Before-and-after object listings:

· · · · · · ·

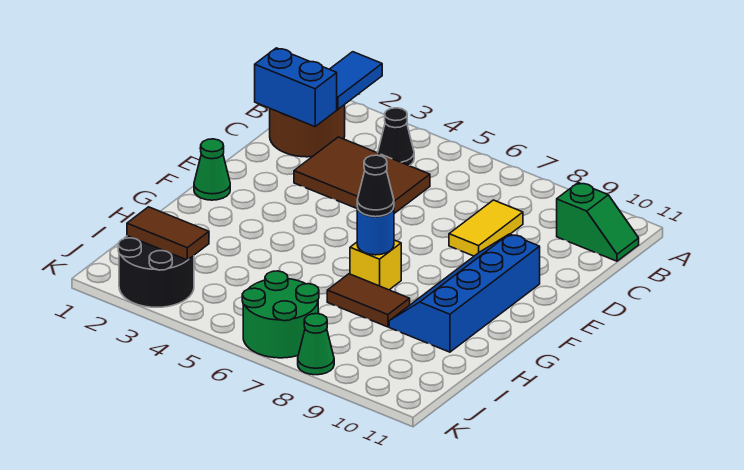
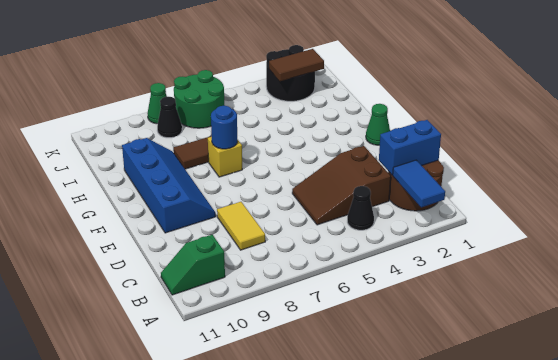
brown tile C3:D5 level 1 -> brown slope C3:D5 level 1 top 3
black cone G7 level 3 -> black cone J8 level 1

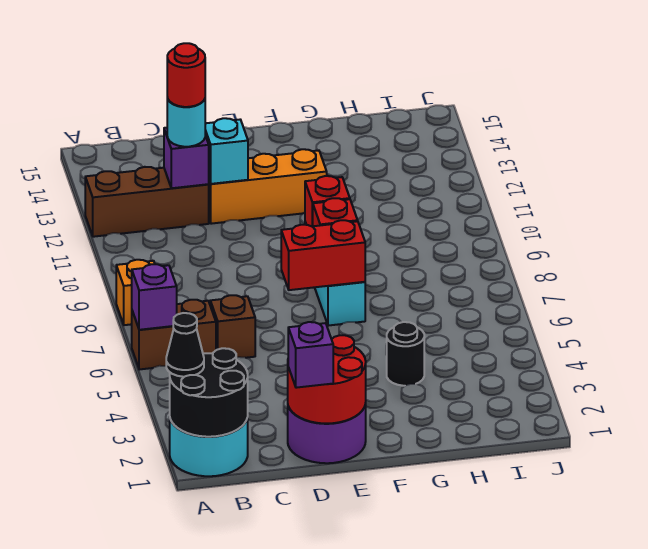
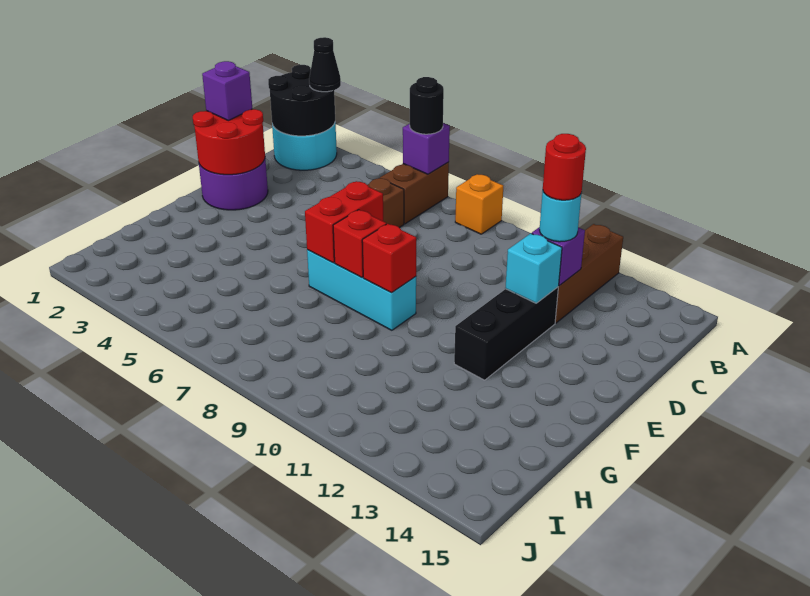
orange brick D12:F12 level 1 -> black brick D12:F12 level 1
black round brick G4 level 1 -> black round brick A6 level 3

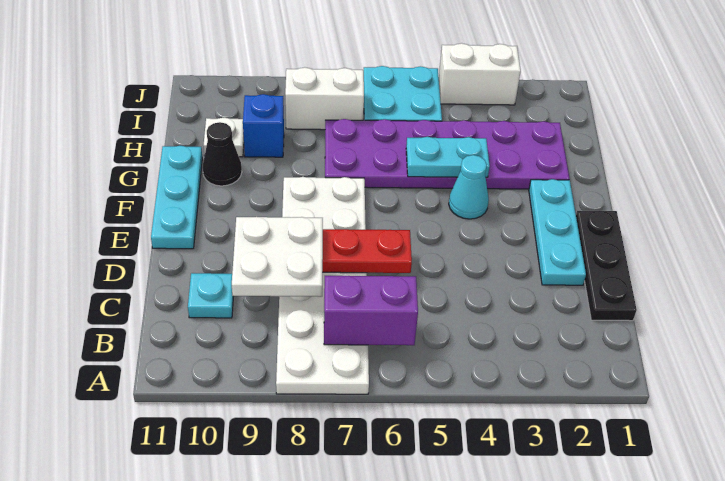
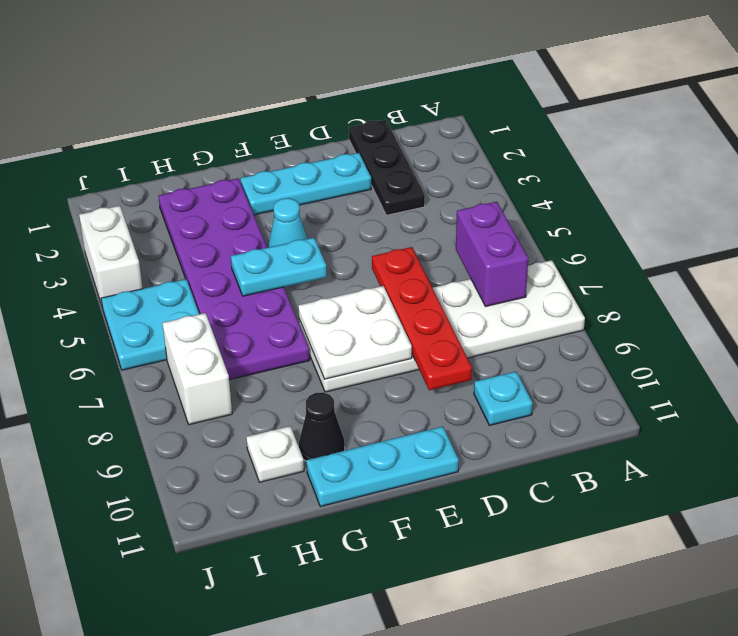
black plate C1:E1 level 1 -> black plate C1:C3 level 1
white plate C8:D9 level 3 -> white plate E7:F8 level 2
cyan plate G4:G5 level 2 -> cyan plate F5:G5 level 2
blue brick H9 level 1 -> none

· · · · · · ·

EXERCISE DESCRIPTION: Write the lines from the one containing "orange brick D12:F12" through the end of the data above exactly as they appear, and do not carry over any picture.

YOUR SOLUTION:
orange brick D12:F12 level 1 -> black brick D12:F12 level 1
black round brick G4 level 1 -> black round brick A6 level 3

black plate C1:E1 level 1 -> black plate C1:C3 level 1
white plate C8:D9 level 3 -> white plate E7:F8 level 2
cyan plate G4:G5 level 2 -> cyan plate F5:G5 level 2
blue brick H9 level 1 -> none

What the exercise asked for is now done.